= Task item =
Restate word for word the lines from the one bearing "none -> orange brick D3 level 2" through the end of the entries below, and leave every picture out.

· · · ·

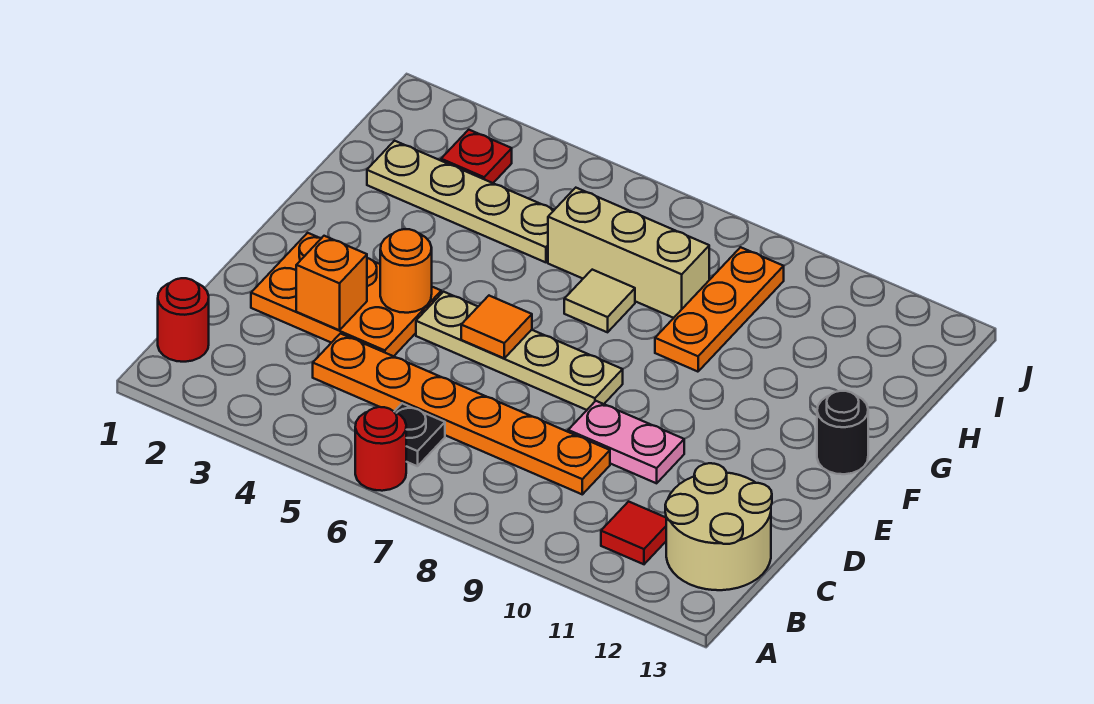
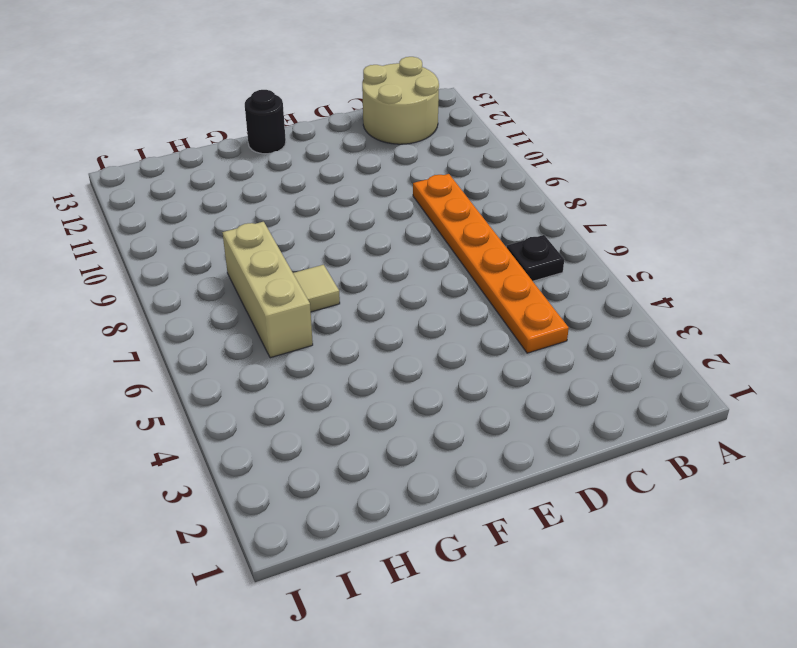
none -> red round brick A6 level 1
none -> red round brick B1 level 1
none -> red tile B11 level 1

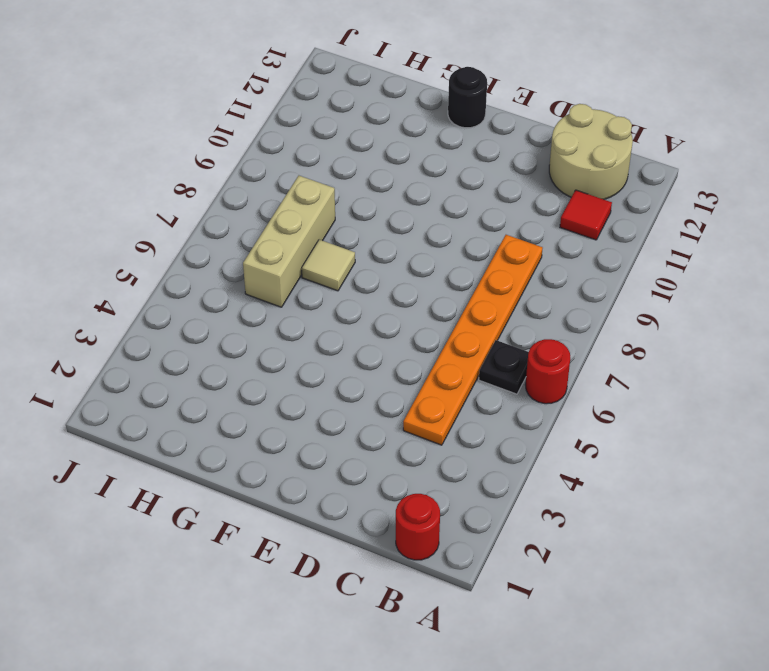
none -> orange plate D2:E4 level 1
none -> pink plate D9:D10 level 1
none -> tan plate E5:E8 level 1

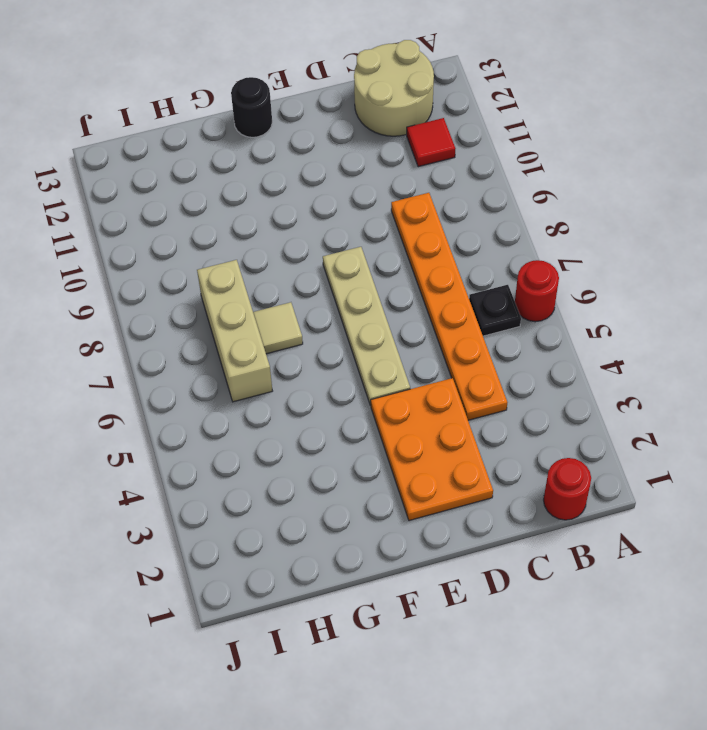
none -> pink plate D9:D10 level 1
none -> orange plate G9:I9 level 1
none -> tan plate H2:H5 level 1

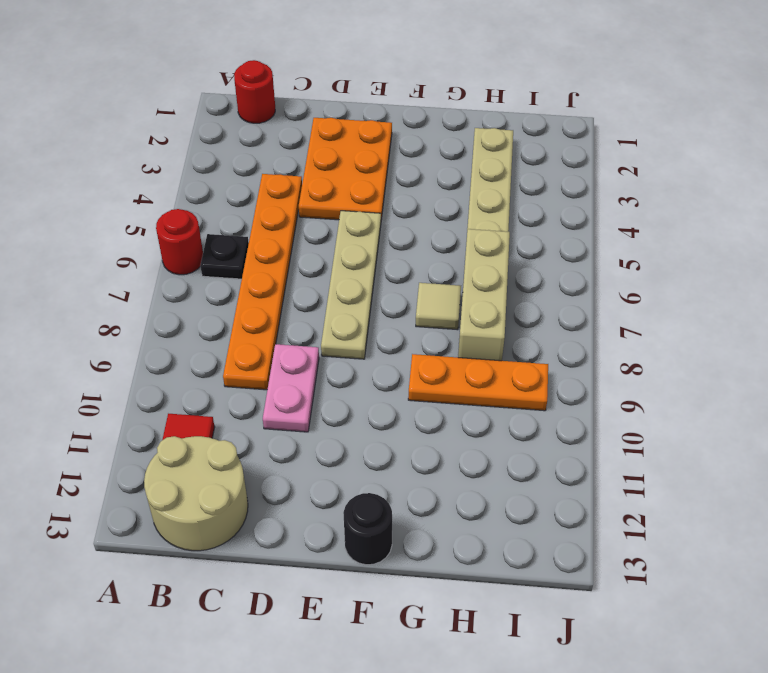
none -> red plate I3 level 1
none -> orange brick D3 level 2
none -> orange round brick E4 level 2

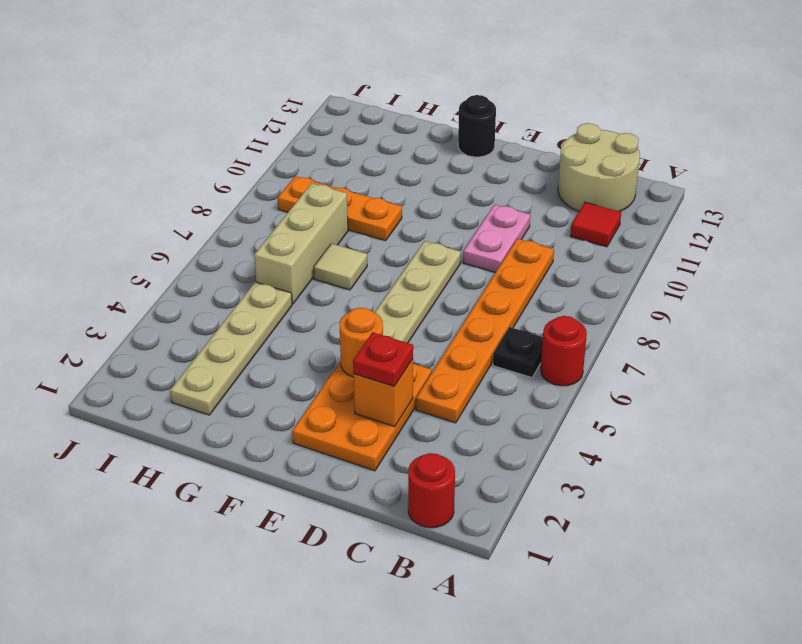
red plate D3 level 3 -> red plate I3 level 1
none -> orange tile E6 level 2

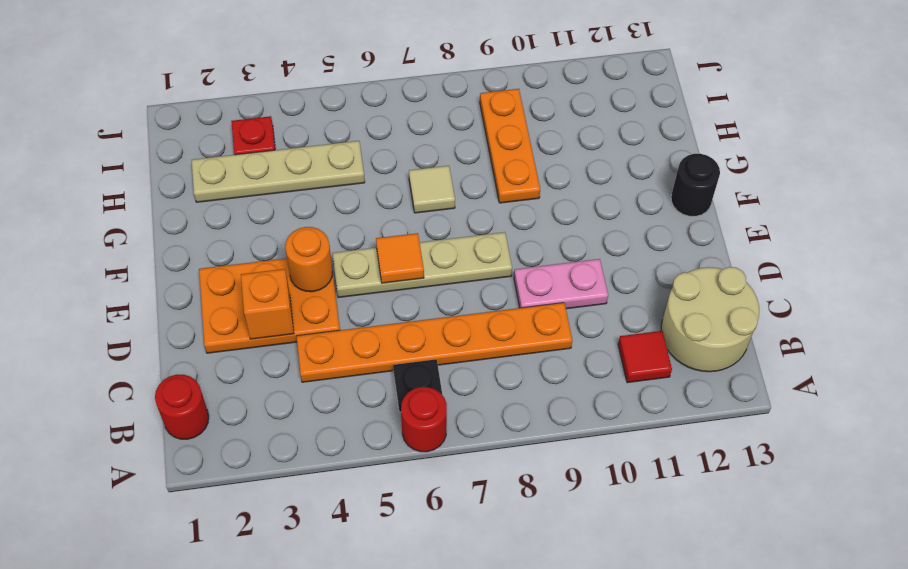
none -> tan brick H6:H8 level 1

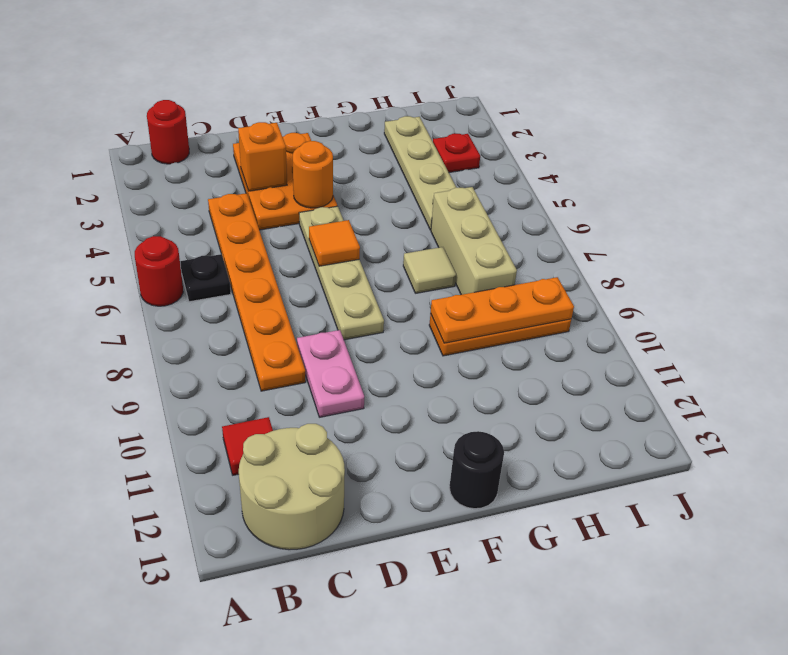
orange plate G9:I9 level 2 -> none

· · · ·

= Response to the exercise =
none -> orange brick D3 level 2
none -> orange round brick E4 level 2

red plate D3 level 3 -> red plate I3 level 1
none -> orange tile E6 level 2

none -> tan brick H6:H8 level 1

orange plate G9:I9 level 2 -> none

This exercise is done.